BEGIN

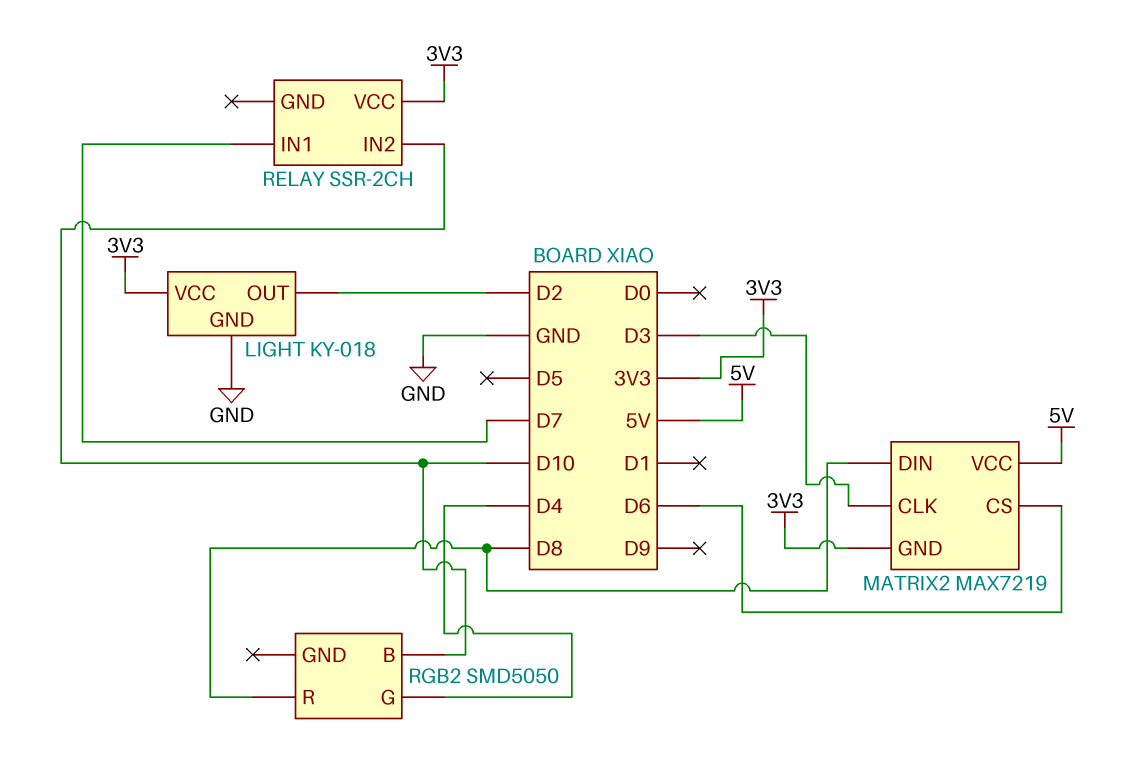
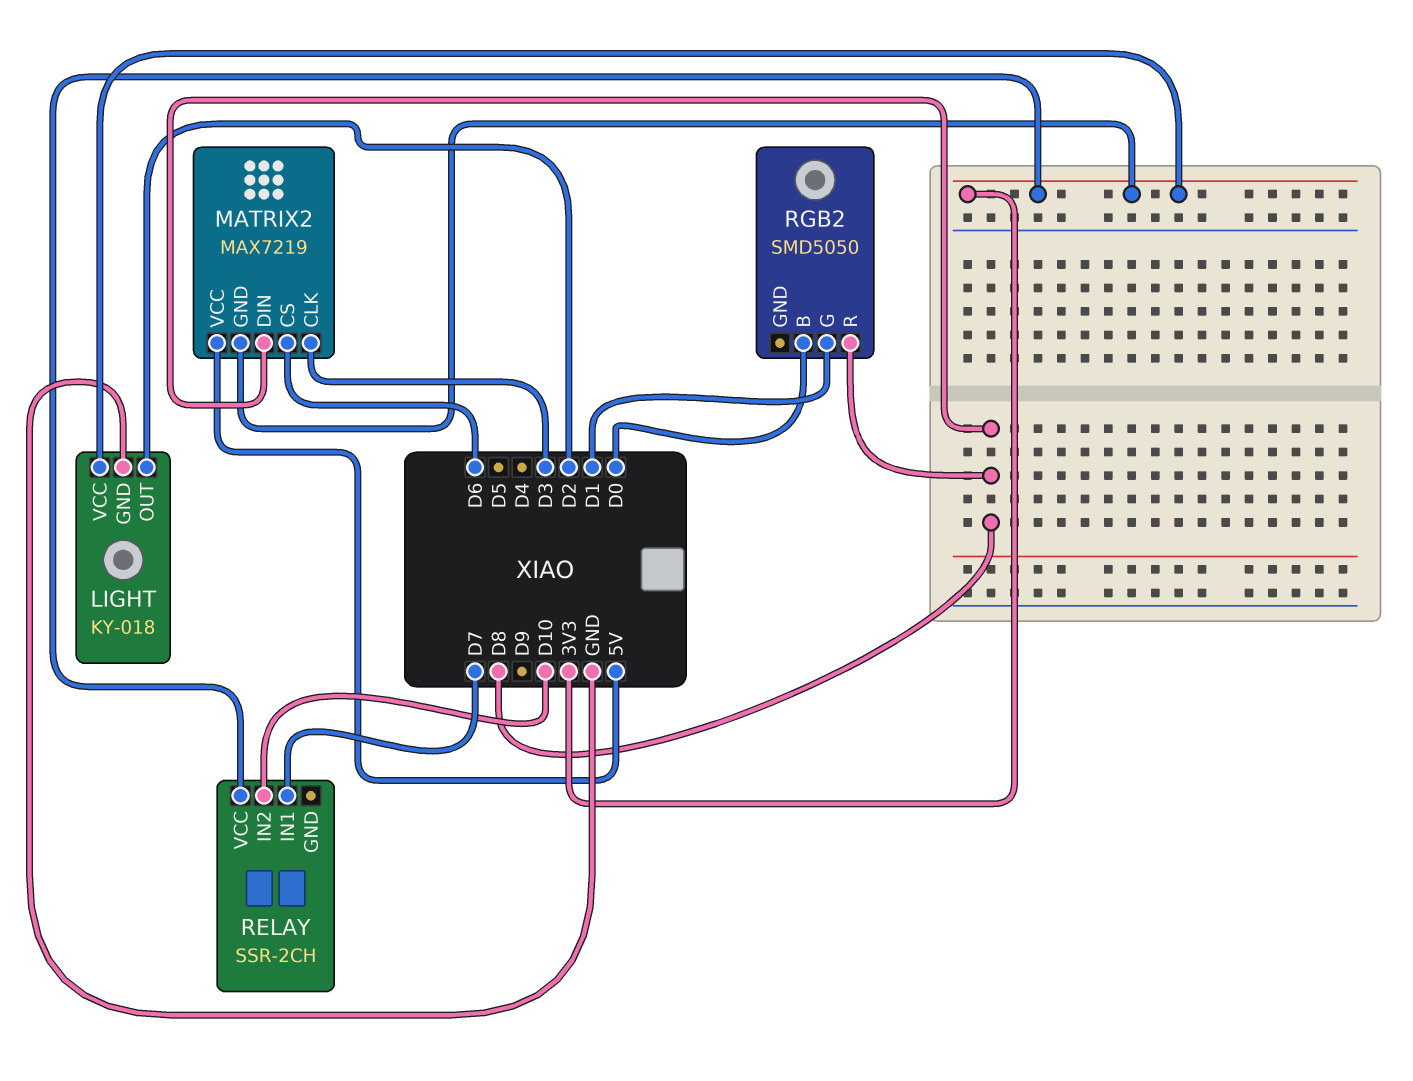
RGB2 pin B: D10 -> D0
RGB2 pin G: D4 -> D1

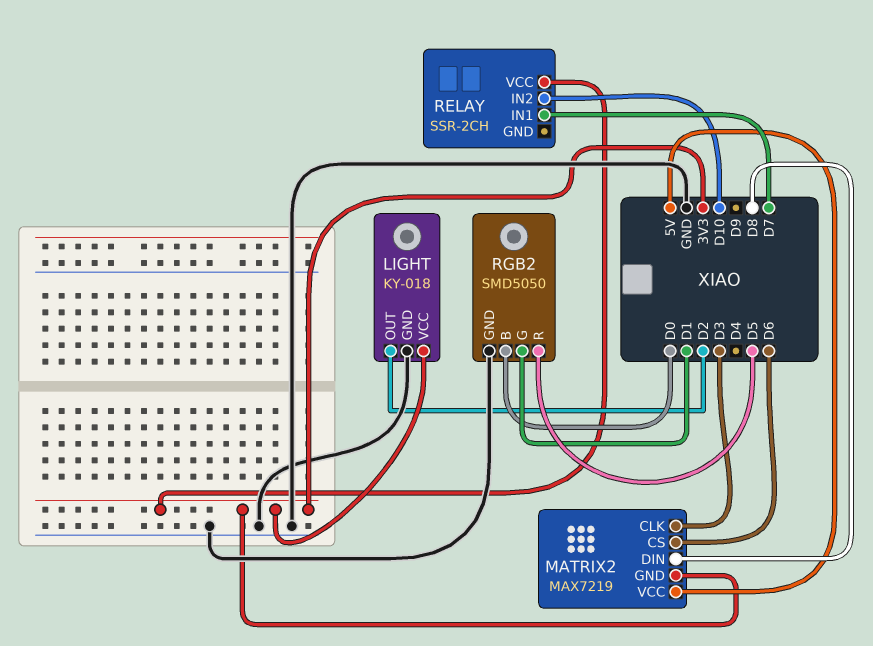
RGB2 pin GND: none -> GND
RGB2 pin R: D8 -> D5

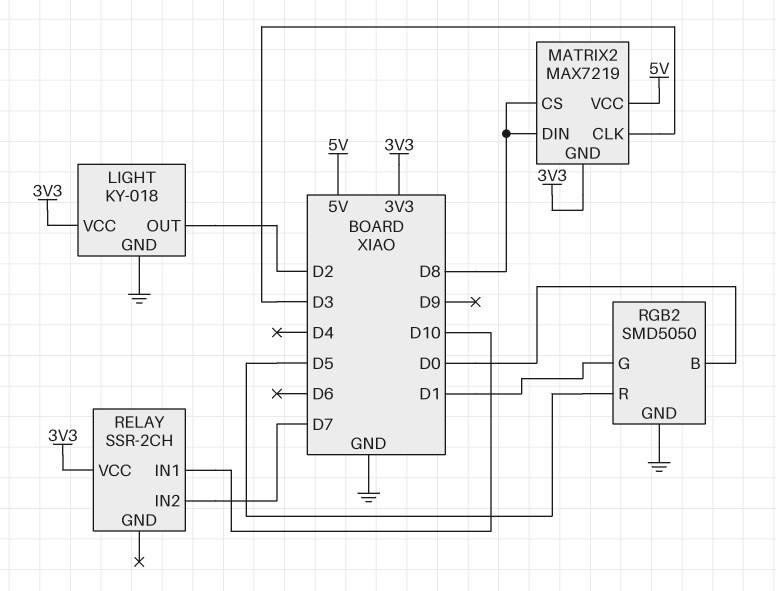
MATRIX2 pin CS: D6 -> D8
RELAY pin IN1: D7 -> D10
RELAY pin IN2: D10 -> D7

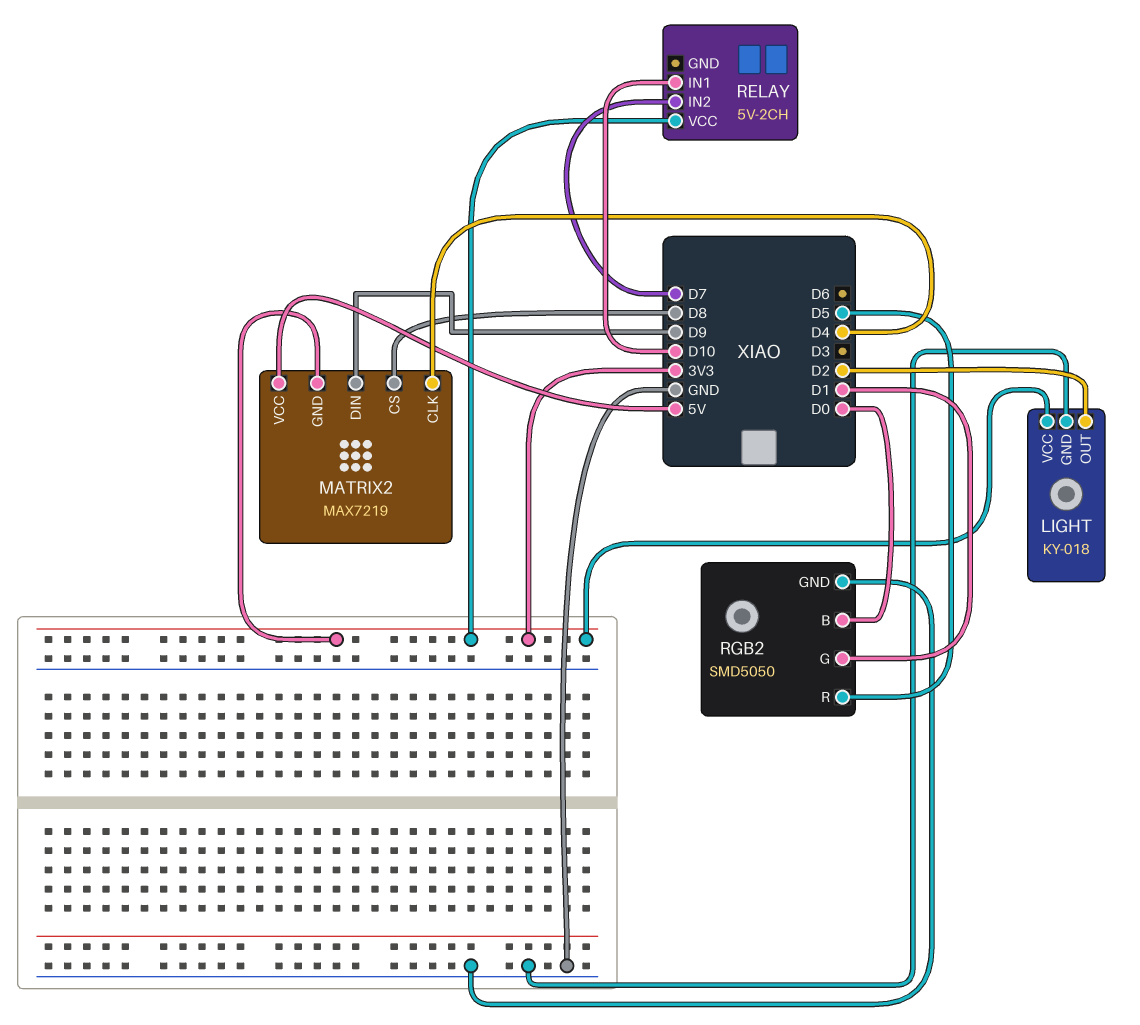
MATRIX2 pin CLK: D3 -> D4
MATRIX2 pin DIN: D8 -> D9
RELAY: SSR-2CH -> 5V-2CH

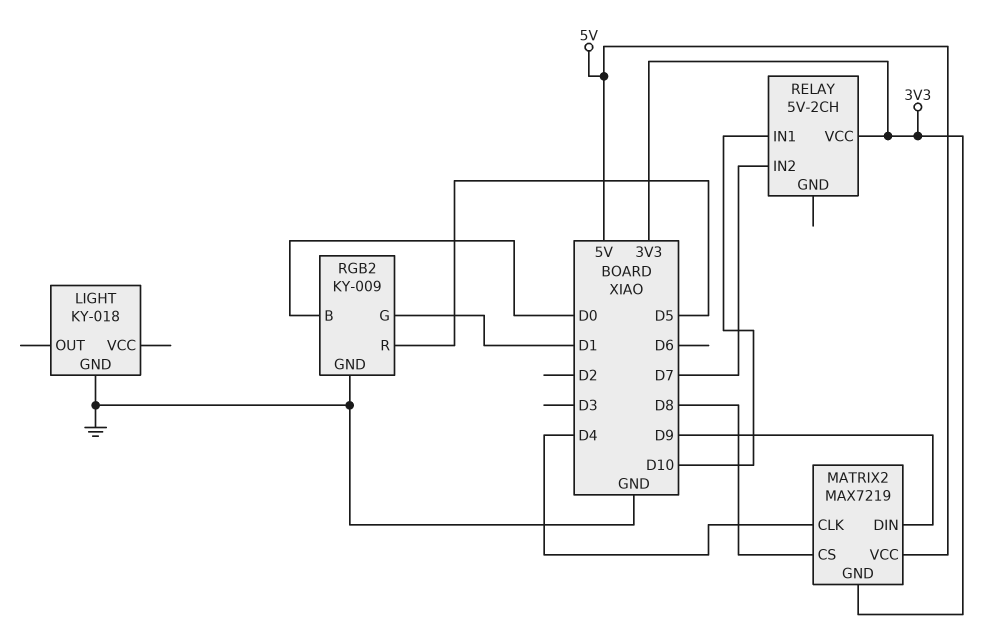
LIGHT pin OUT: D2 -> none
LIGHT pin VCC: 3V3 -> none
RGB2: SMD5050 -> KY-009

END

Exactly reproduce each entry, but drop the pictures.

→ Exercise output:
RGB2 pin B: D10 -> D0
RGB2 pin G: D4 -> D1

RGB2 pin GND: none -> GND
RGB2 pin R: D8 -> D5

MATRIX2 pin CS: D6 -> D8
RELAY pin IN1: D7 -> D10
RELAY pin IN2: D10 -> D7

MATRIX2 pin CLK: D3 -> D4
MATRIX2 pin DIN: D8 -> D9
RELAY: SSR-2CH -> 5V-2CH

LIGHT pin OUT: D2 -> none
LIGHT pin VCC: 3V3 -> none
RGB2: SMD5050 -> KY-009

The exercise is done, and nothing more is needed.